**EXERCISE DETAILS:** Output, without any change, the listing below from its opening line up to and including the line with "U209: NOT 74LS04".

**DATASET CONTENT:**

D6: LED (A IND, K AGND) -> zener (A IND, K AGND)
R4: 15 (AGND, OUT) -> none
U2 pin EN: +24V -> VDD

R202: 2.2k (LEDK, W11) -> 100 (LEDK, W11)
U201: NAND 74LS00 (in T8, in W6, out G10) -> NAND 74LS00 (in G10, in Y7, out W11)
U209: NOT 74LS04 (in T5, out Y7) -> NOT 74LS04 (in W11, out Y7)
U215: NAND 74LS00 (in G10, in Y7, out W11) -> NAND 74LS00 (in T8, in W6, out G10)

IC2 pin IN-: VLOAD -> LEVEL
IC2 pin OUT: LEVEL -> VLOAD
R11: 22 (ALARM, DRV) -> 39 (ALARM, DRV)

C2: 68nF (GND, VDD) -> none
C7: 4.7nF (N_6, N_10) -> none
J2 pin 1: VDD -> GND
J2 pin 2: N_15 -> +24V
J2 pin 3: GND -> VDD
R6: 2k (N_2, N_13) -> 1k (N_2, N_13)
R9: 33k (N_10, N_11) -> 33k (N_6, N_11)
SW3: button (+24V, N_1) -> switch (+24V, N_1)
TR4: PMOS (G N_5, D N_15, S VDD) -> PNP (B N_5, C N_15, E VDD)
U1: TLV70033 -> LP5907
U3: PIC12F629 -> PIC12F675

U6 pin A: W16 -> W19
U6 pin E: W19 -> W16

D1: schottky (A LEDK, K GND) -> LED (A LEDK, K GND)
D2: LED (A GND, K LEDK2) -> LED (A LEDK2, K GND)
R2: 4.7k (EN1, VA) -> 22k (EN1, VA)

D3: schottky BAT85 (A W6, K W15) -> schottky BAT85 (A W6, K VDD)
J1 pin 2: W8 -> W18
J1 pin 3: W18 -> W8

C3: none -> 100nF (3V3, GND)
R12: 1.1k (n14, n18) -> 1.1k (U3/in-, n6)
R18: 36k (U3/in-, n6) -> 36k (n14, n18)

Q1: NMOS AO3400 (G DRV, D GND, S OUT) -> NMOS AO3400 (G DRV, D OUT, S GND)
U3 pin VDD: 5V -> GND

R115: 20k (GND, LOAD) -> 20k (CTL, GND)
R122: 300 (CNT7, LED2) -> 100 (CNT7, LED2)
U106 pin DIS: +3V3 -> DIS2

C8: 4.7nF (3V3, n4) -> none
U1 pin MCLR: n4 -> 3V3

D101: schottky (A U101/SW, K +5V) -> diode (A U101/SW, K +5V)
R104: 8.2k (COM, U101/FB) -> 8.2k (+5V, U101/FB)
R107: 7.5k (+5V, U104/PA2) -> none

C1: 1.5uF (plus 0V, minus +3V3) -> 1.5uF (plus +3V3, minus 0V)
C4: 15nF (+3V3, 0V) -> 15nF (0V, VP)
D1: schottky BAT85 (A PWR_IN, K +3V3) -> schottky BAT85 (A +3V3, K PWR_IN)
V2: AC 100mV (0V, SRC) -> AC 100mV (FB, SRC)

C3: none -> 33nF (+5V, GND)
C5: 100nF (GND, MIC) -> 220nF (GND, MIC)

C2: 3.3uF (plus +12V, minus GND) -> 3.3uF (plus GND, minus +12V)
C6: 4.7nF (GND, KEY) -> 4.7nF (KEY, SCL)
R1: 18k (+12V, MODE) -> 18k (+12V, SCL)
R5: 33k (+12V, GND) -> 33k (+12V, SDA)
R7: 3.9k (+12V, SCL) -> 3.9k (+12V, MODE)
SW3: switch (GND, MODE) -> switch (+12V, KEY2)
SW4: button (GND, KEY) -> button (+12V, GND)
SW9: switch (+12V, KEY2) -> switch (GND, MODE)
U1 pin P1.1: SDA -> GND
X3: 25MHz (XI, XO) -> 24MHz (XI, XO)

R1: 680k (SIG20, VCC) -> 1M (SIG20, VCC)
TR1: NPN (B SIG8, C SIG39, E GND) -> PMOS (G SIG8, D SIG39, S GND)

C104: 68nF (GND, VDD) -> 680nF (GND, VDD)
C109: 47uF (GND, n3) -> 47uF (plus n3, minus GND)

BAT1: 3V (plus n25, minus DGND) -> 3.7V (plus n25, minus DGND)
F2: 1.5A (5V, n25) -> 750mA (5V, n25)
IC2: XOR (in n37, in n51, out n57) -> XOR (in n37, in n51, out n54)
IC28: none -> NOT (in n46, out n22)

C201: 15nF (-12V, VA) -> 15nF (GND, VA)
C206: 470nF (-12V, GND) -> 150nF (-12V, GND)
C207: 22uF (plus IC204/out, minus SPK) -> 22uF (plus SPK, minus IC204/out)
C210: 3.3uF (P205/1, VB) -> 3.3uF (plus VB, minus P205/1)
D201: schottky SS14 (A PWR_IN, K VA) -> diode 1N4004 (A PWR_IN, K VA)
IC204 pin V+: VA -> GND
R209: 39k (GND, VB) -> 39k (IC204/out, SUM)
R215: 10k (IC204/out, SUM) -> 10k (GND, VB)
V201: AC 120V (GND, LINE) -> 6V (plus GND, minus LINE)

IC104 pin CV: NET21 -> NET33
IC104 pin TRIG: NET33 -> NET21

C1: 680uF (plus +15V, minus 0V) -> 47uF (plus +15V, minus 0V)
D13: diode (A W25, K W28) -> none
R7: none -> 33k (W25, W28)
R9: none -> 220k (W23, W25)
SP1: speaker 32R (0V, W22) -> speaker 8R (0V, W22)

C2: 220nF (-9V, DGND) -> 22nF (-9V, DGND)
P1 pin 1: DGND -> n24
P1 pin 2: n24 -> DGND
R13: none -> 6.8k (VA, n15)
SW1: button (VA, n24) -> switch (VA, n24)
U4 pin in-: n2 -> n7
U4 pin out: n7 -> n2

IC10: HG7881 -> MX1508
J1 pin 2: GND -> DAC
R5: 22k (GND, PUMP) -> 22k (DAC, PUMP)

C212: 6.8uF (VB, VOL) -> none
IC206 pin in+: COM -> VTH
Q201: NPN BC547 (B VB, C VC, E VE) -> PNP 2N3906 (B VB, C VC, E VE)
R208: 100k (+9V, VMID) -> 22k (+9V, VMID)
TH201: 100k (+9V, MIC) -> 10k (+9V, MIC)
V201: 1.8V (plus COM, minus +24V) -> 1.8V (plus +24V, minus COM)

**ANSWER AREA:**
D6: LED (A IND, K AGND) -> zener (A IND, K AGND)
R4: 15 (AGND, OUT) -> none
U2 pin EN: +24V -> VDD

R202: 2.2k (LEDK, W11) -> 100 (LEDK, W11)
U201: NAND 74LS00 (in T8, in W6, out G10) -> NAND 74LS00 (in G10, in Y7, out W11)
U209: NOT 74LS04 (in T5, out Y7) -> NOT 74LS04 (in W11, out Y7)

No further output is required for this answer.